(Items listed in a dataset)

◆ ◆ ◆ ◆

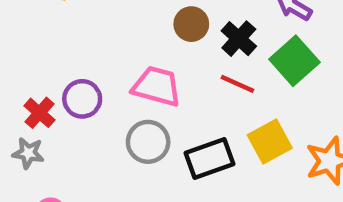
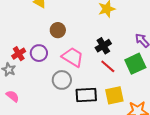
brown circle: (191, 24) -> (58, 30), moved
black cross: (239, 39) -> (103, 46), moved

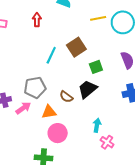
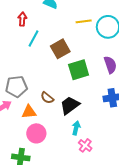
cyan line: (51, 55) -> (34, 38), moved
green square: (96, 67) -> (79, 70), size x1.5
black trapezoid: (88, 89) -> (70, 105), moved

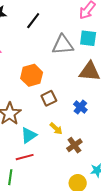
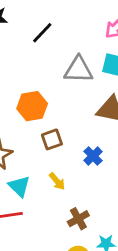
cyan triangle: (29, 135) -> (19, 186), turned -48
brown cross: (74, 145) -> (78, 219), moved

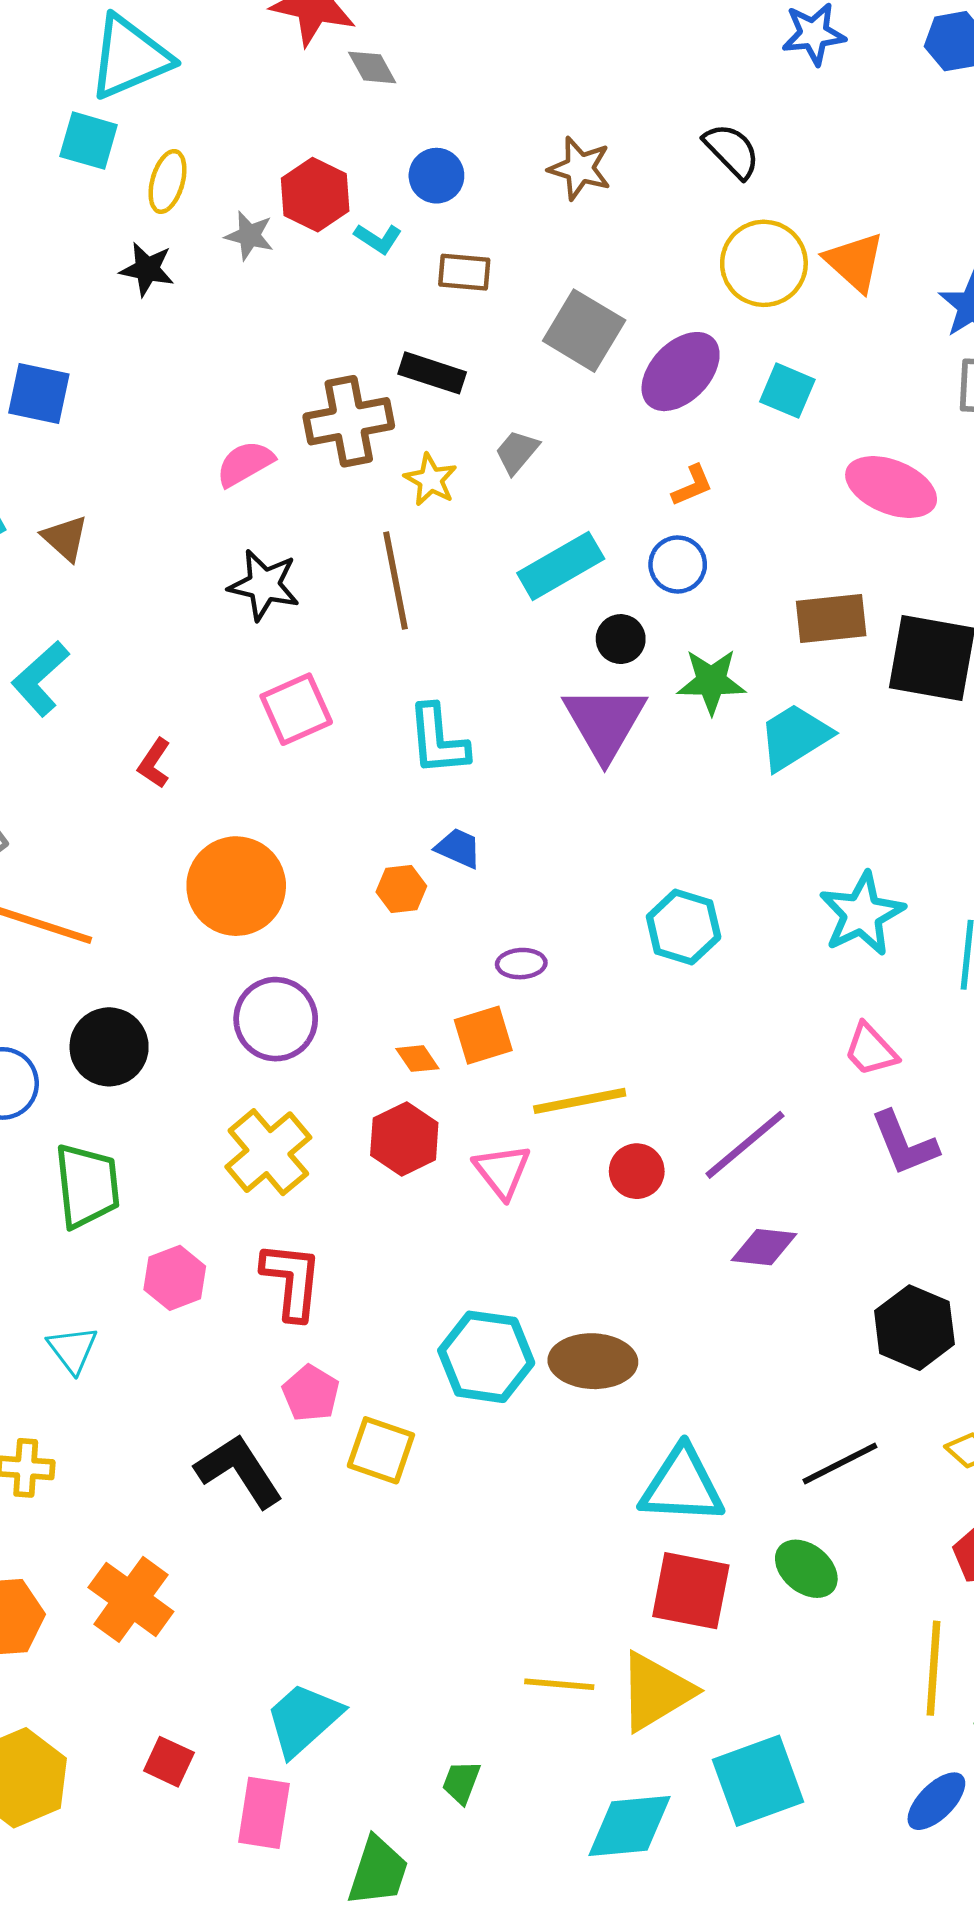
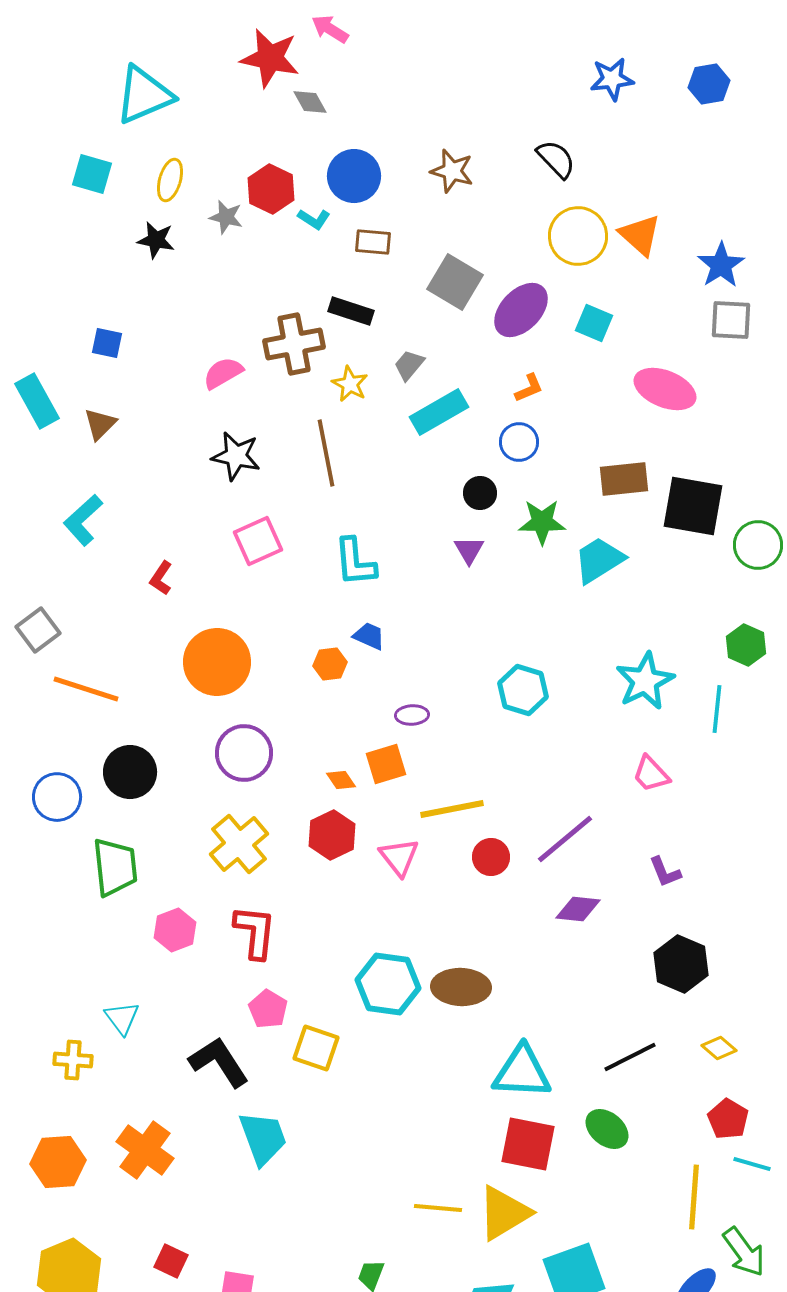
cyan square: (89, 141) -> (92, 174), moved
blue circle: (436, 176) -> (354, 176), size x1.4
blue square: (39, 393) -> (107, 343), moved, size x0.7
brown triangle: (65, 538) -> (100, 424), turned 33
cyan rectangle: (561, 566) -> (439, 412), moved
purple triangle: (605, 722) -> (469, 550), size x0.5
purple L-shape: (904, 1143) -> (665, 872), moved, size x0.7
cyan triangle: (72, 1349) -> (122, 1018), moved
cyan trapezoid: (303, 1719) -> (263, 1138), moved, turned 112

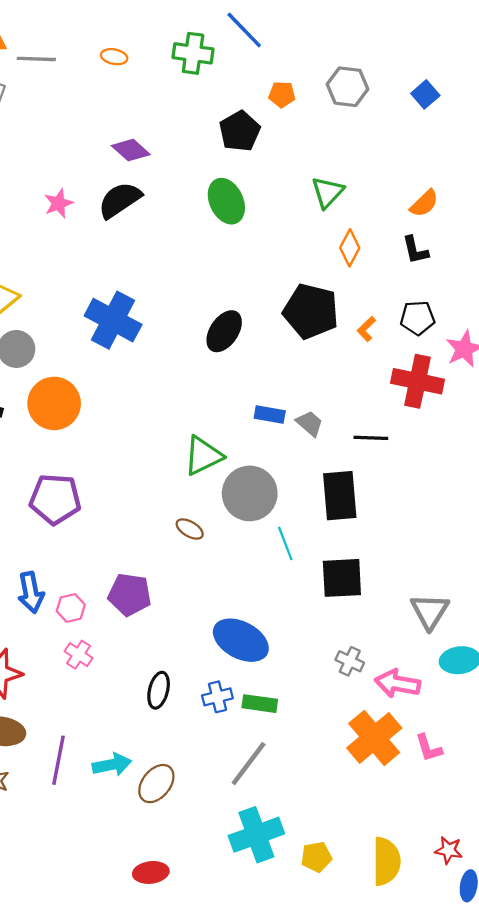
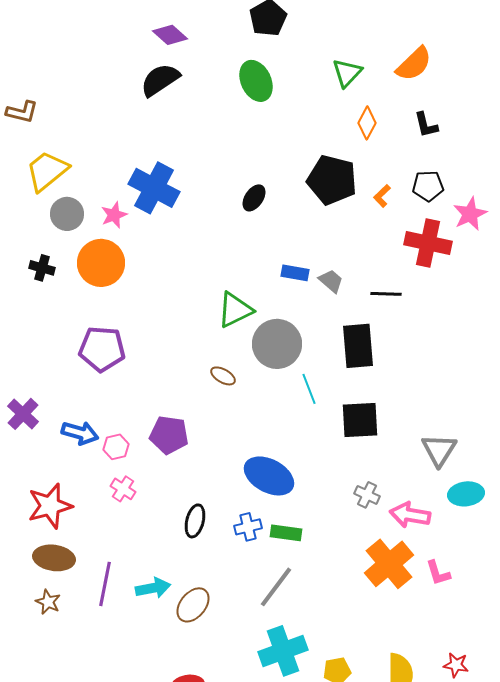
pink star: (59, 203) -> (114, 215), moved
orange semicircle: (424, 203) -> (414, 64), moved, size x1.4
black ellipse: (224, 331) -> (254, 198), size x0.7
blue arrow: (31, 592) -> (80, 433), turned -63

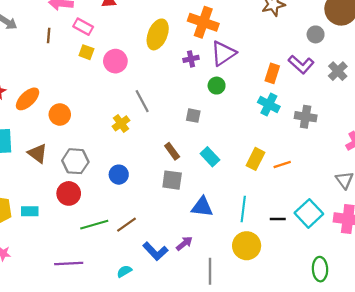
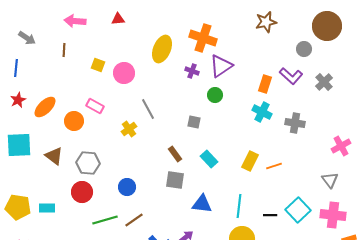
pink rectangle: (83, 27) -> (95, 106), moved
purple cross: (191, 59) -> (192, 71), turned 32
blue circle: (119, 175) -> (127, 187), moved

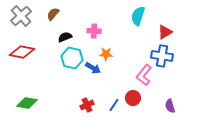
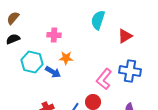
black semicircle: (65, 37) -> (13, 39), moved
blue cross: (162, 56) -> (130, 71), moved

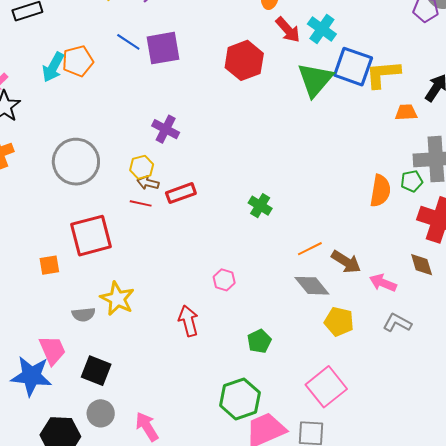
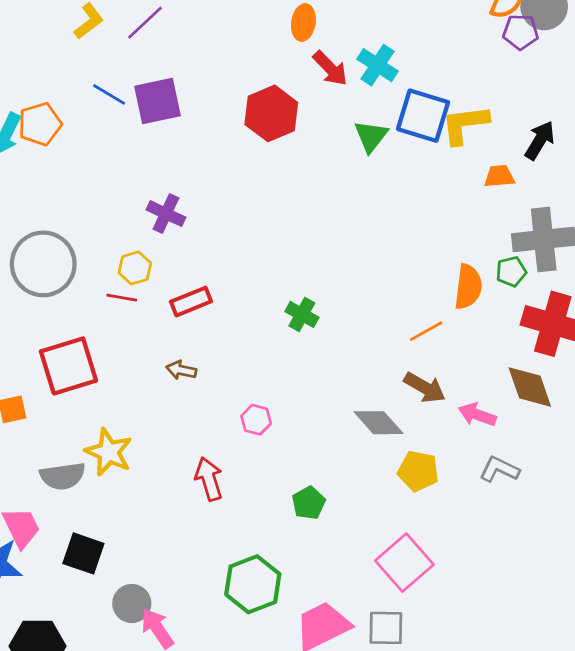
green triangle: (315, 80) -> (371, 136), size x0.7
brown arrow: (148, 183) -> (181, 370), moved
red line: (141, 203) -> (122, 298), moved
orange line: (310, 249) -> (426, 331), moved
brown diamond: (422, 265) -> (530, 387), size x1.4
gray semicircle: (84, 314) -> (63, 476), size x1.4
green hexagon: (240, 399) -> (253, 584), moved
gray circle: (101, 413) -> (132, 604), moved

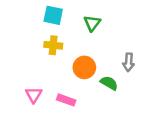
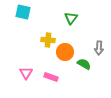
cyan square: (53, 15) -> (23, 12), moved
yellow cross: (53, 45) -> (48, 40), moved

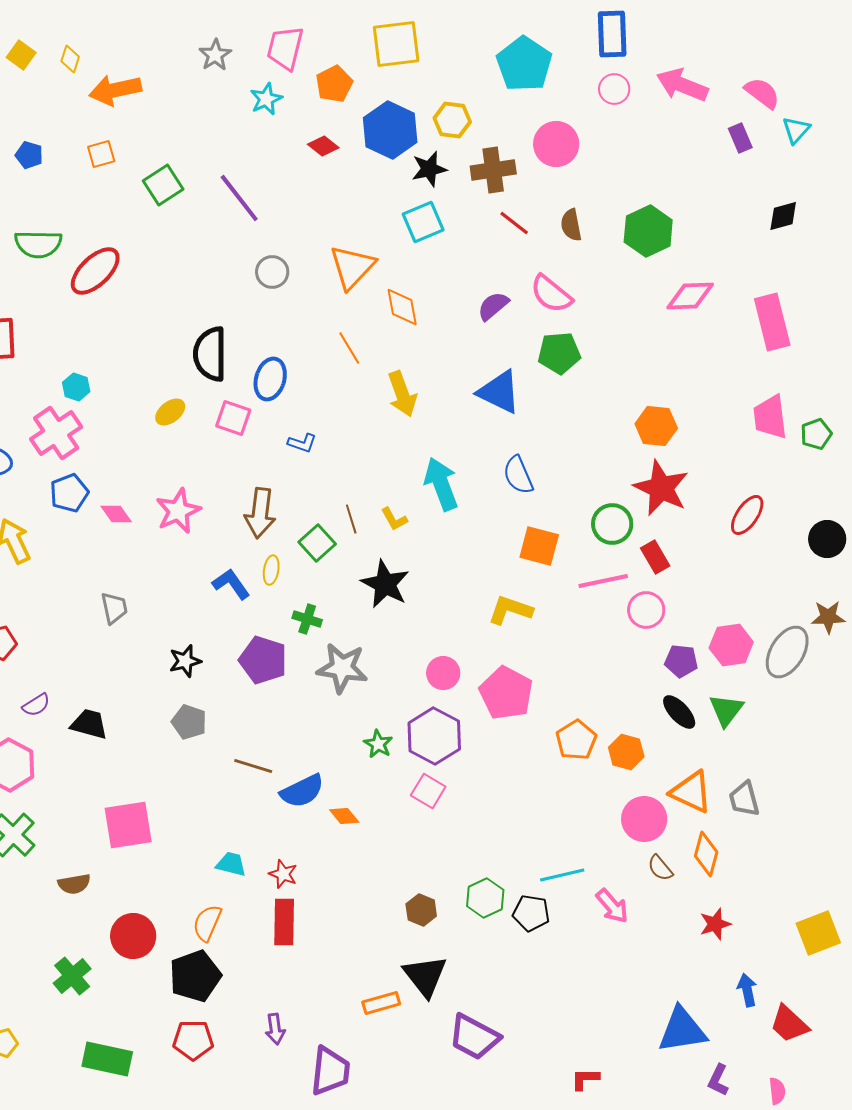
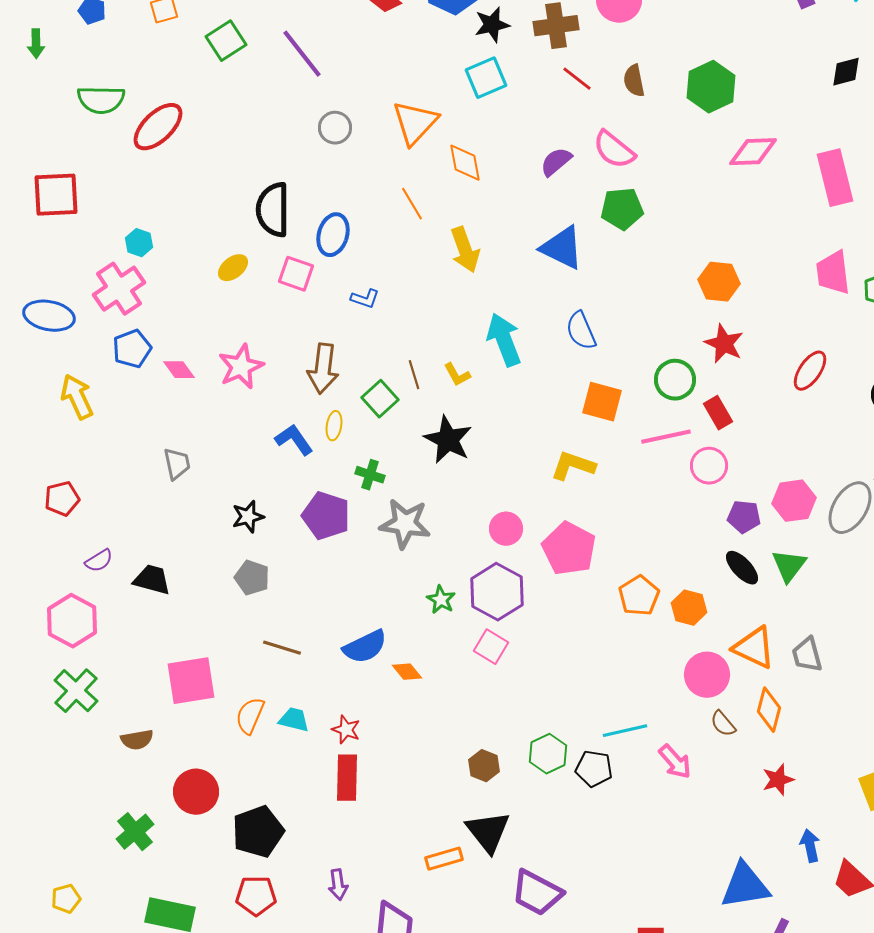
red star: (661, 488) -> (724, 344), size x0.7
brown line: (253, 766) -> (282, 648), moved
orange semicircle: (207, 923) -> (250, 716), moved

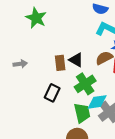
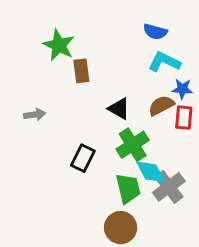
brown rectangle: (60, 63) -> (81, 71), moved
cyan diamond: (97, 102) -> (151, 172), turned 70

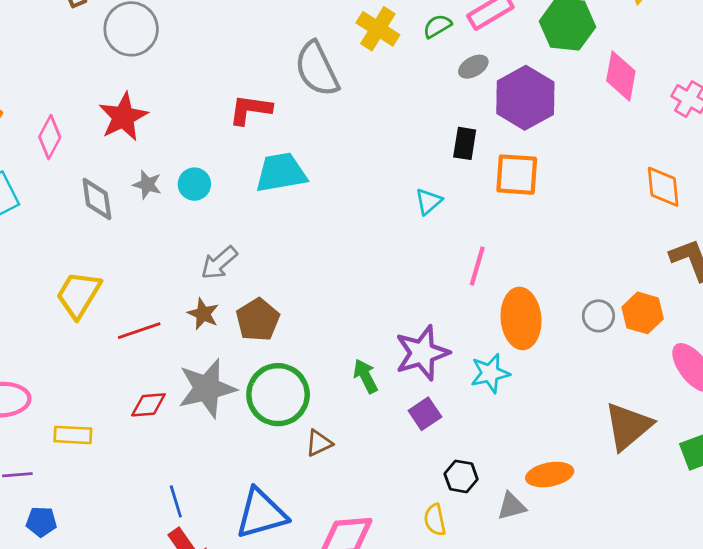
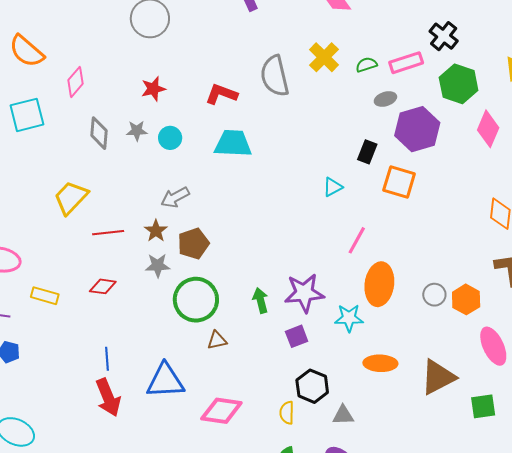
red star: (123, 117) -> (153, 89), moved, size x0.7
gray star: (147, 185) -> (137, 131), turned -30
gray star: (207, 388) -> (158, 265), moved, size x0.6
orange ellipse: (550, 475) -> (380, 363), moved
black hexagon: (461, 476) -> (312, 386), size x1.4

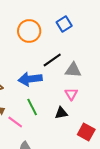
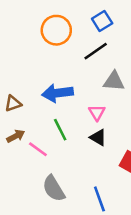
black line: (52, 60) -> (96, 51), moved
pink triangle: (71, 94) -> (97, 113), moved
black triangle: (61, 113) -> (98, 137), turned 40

◆ ◆ ◆ ◆

WHAT THIS TASK INVOLVES - Each line of the records above that contains the word "cross" should be counted; give the resulting number without further words.

TASK RESPONSE - 5